Problem description: Your task is to repeat the entries exactly from their first line through the line with "C4: 47nF (GND, XO) -> 47nF (+5V, GND)", and to stop there.

Records:
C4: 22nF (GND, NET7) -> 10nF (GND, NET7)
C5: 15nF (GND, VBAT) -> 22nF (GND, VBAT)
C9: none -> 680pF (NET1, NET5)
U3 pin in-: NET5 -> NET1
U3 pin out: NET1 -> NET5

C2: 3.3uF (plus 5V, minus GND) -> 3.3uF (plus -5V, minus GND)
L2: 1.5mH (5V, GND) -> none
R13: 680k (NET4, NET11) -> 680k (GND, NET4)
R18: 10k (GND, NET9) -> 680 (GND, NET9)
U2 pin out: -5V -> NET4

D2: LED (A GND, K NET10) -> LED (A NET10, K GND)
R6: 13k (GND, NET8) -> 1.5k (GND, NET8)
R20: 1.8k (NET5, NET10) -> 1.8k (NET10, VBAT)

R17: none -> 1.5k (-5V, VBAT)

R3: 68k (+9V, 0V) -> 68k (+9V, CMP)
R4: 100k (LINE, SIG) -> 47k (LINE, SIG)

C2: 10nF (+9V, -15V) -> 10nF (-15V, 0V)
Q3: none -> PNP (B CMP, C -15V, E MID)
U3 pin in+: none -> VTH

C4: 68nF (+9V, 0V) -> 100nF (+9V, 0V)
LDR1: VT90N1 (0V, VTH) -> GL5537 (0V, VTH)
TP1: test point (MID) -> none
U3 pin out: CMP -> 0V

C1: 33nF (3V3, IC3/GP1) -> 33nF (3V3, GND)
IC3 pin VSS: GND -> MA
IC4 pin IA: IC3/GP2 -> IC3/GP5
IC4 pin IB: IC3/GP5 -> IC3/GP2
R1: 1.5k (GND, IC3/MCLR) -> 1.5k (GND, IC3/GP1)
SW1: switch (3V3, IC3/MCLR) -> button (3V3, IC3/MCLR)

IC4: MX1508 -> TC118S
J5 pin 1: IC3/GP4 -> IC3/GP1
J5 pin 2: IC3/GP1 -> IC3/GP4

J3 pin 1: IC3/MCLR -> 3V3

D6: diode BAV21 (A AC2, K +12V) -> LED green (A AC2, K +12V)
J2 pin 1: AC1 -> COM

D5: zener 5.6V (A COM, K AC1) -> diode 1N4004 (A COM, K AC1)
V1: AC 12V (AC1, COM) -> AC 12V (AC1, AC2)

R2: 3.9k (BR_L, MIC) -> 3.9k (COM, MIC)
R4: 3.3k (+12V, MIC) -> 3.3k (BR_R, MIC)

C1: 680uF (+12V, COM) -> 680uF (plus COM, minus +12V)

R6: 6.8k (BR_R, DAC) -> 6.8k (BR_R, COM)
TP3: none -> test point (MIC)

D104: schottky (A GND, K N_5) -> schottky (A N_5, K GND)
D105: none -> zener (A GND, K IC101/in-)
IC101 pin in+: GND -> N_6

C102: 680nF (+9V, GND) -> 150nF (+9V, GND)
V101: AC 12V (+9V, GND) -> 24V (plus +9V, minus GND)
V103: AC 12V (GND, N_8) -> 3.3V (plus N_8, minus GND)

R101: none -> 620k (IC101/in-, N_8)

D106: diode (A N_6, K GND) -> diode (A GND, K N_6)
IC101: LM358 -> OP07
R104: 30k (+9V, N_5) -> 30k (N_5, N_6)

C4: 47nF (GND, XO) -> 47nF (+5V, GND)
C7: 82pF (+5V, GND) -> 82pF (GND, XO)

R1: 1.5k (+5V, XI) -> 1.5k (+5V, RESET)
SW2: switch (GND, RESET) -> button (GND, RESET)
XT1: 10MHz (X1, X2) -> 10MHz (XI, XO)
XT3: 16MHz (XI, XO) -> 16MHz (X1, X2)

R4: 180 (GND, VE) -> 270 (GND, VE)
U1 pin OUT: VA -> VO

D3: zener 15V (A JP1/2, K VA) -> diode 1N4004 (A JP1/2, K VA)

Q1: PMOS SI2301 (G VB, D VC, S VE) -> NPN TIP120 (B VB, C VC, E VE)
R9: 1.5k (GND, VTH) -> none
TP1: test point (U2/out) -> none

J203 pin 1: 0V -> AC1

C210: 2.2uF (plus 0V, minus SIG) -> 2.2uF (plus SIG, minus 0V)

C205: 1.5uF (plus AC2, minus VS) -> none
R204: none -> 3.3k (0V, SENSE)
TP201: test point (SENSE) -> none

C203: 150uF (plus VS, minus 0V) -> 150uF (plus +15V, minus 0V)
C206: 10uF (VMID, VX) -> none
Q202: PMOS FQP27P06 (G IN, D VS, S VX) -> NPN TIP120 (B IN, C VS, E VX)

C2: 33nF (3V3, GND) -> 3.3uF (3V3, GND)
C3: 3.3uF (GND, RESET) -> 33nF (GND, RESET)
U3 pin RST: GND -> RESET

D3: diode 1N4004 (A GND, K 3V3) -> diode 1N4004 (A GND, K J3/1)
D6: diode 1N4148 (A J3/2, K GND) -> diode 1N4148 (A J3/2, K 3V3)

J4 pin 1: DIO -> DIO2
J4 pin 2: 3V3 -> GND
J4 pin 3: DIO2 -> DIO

Reply:
C4: 22nF (GND, NET7) -> 10nF (GND, NET7)
C5: 15nF (GND, VBAT) -> 22nF (GND, VBAT)
C9: none -> 680pF (NET1, NET5)
U3 pin in-: NET5 -> NET1
U3 pin out: NET1 -> NET5

C2: 3.3uF (plus 5V, minus GND) -> 3.3uF (plus -5V, minus GND)
L2: 1.5mH (5V, GND) -> none
R13: 680k (NET4, NET11) -> 680k (GND, NET4)
R18: 10k (GND, NET9) -> 680 (GND, NET9)
U2 pin out: -5V -> NET4

D2: LED (A GND, K NET10) -> LED (A NET10, K GND)
R6: 13k (GND, NET8) -> 1.5k (GND, NET8)
R20: 1.8k (NET5, NET10) -> 1.8k (NET10, VBAT)

R17: none -> 1.5k (-5V, VBAT)

R3: 68k (+9V, 0V) -> 68k (+9V, CMP)
R4: 100k (LINE, SIG) -> 47k (LINE, SIG)

C2: 10nF (+9V, -15V) -> 10nF (-15V, 0V)
Q3: none -> PNP (B CMP, C -15V, E MID)
U3 pin in+: none -> VTH

C4: 68nF (+9V, 0V) -> 100nF (+9V, 0V)
LDR1: VT90N1 (0V, VTH) -> GL5537 (0V, VTH)
TP1: test point (MID) -> none
U3 pin out: CMP -> 0V

C1: 33nF (3V3, IC3/GP1) -> 33nF (3V3, GND)
IC3 pin VSS: GND -> MA
IC4 pin IA: IC3/GP2 -> IC3/GP5
IC4 pin IB: IC3/GP5 -> IC3/GP2
R1: 1.5k (GND, IC3/MCLR) -> 1.5k (GND, IC3/GP1)
SW1: switch (3V3, IC3/MCLR) -> button (3V3, IC3/MCLR)

IC4: MX1508 -> TC118S
J5 pin 1: IC3/GP4 -> IC3/GP1
J5 pin 2: IC3/GP1 -> IC3/GP4

J3 pin 1: IC3/MCLR -> 3V3

D6: diode BAV21 (A AC2, K +12V) -> LED green (A AC2, K +12V)
J2 pin 1: AC1 -> COM

D5: zener 5.6V (A COM, K AC1) -> diode 1N4004 (A COM, K AC1)
V1: AC 12V (AC1, COM) -> AC 12V (AC1, AC2)

R2: 3.9k (BR_L, MIC) -> 3.9k (COM, MIC)
R4: 3.3k (+12V, MIC) -> 3.3k (BR_R, MIC)

C1: 680uF (+12V, COM) -> 680uF (plus COM, minus +12V)

R6: 6.8k (BR_R, DAC) -> 6.8k (BR_R, COM)
TP3: none -> test point (MIC)

D104: schottky (A GND, K N_5) -> schottky (A N_5, K GND)
D105: none -> zener (A GND, K IC101/in-)
IC101 pin in+: GND -> N_6

C102: 680nF (+9V, GND) -> 150nF (+9V, GND)
V101: AC 12V (+9V, GND) -> 24V (plus +9V, minus GND)
V103: AC 12V (GND, N_8) -> 3.3V (plus N_8, minus GND)

R101: none -> 620k (IC101/in-, N_8)

D106: diode (A N_6, K GND) -> diode (A GND, K N_6)
IC101: LM358 -> OP07
R104: 30k (+9V, N_5) -> 30k (N_5, N_6)

C4: 47nF (GND, XO) -> 47nF (+5V, GND)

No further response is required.